#### Problem statement
Go through the records below and show every line with the string "white".

#### Available data
++++
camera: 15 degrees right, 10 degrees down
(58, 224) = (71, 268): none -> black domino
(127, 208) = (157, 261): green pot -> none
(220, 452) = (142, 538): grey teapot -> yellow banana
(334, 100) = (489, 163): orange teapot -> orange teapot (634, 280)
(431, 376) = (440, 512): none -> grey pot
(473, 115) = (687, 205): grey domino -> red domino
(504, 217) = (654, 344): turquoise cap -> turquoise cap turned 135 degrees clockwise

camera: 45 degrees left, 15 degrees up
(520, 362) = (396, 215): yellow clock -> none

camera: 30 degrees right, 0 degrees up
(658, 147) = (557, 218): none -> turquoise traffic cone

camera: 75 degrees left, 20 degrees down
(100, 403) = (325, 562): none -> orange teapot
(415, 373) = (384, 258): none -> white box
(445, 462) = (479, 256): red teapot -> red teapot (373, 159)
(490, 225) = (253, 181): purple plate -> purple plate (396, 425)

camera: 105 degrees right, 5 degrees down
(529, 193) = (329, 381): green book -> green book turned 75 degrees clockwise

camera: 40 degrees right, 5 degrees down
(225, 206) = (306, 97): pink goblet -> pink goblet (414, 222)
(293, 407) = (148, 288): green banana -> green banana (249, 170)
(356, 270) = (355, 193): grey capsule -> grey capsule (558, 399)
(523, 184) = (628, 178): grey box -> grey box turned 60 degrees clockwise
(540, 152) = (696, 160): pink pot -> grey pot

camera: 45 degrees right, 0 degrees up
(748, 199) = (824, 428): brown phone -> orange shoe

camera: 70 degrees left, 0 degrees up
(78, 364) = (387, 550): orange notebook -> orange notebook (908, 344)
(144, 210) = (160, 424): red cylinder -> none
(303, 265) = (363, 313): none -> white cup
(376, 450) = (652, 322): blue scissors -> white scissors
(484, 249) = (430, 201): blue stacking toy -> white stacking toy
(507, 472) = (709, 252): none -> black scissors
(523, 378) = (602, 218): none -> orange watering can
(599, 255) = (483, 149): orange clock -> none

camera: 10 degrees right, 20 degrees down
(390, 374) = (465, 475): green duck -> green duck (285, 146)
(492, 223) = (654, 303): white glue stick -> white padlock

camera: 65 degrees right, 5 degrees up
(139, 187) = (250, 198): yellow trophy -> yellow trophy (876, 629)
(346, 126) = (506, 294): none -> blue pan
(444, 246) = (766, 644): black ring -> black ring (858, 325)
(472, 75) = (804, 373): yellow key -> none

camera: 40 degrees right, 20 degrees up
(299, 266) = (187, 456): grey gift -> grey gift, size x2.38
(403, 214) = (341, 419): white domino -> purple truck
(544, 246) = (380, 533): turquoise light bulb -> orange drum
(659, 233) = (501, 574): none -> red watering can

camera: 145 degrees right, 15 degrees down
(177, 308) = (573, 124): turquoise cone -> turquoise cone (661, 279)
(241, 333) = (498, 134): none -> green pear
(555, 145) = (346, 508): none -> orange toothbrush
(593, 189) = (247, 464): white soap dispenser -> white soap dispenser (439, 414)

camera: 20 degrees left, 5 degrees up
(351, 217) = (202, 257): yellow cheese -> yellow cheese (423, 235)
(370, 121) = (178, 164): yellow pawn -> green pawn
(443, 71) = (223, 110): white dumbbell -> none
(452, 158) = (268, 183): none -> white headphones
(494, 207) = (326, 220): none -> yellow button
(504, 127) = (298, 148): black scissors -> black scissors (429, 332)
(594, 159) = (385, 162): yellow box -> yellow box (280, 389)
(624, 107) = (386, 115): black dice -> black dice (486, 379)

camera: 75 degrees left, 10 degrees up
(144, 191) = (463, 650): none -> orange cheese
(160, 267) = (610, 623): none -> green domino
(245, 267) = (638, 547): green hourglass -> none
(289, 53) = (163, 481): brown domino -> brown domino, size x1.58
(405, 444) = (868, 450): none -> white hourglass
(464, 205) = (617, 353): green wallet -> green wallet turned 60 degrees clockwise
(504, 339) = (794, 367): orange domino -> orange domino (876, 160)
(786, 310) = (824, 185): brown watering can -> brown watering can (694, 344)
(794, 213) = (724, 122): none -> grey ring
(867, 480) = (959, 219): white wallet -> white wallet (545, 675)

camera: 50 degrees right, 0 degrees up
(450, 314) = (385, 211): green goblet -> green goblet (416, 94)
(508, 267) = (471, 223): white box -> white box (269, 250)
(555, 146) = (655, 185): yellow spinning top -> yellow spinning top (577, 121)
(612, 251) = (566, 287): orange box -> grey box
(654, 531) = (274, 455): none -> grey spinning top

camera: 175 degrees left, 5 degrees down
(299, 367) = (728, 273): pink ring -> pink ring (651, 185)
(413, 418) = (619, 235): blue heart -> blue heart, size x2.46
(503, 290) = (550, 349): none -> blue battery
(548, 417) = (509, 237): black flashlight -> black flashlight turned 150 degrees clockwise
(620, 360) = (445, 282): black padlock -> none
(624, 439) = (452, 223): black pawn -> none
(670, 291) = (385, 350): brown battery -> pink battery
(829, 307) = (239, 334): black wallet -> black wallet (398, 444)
++++
#### Result of the task
(415, 373) = (384, 258): none -> white box
(303, 265) = (363, 313): none -> white cup
(376, 450) = (652, 322): blue scissors -> white scissors
(484, 249) = (430, 201): blue stacking toy -> white stacking toy
(492, 223) = (654, 303): white glue stick -> white padlock
(403, 214) = (341, 419): white domino -> purple truck
(593, 189) = (247, 464): white soap dispenser -> white soap dispenser (439, 414)
(443, 71) = (223, 110): white dumbbell -> none
(452, 158) = (268, 183): none -> white headphones
(405, 444) = (868, 450): none -> white hourglass
(867, 480) = (959, 219): white wallet -> white wallet (545, 675)
(508, 267) = (471, 223): white box -> white box (269, 250)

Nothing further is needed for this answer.